With the images omitted, return all of the entries exactly as they stand.

● Record extracts

☆ ☆ ☆ ☆ ☆

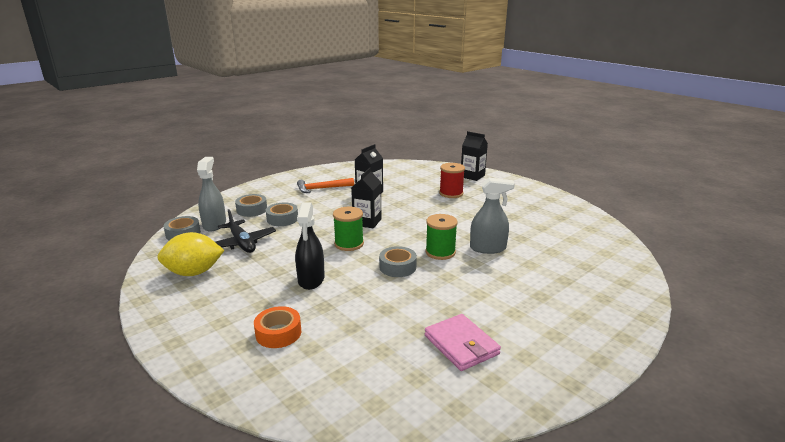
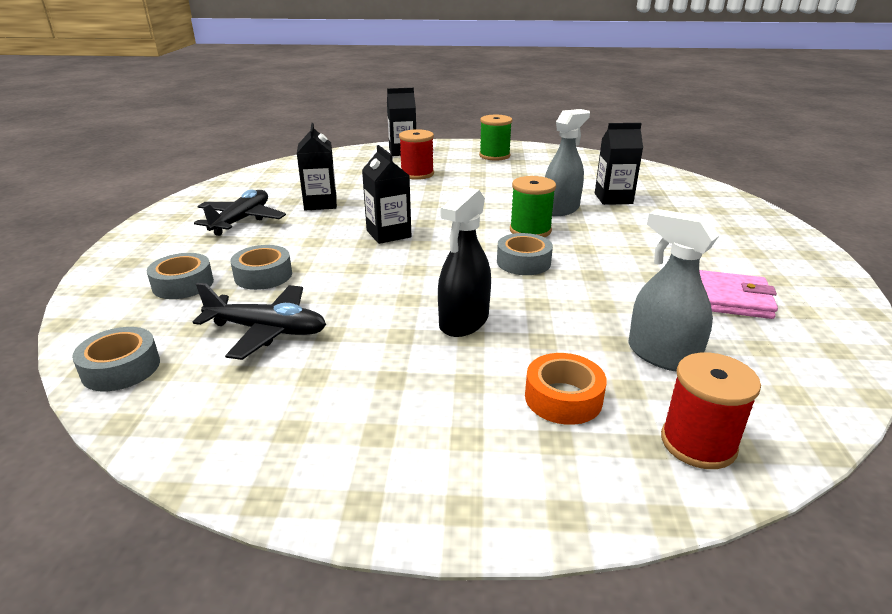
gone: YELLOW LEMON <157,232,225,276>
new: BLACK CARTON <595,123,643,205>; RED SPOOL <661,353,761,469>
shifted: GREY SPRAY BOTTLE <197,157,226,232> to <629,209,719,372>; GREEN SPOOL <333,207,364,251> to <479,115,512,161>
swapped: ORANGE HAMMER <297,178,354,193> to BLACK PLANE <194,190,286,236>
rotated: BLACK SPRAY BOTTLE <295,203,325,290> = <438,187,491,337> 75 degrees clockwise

☆ ☆ ☆ ☆ ☆

● Solution to this exercise
gone: YELLOW LEMON <157,232,225,276>
new: BLACK CARTON <595,123,643,205>; RED SPOOL <661,353,761,469>
shifted: GREY SPRAY BOTTLE <197,157,226,232> to <629,209,719,372>; GREEN SPOOL <333,207,364,251> to <479,115,512,161>
swapped: ORANGE HAMMER <297,178,354,193> to BLACK PLANE <194,190,286,236>
rotated: BLACK SPRAY BOTTLE <295,203,325,290> = <438,187,491,337> 75 degrees clockwise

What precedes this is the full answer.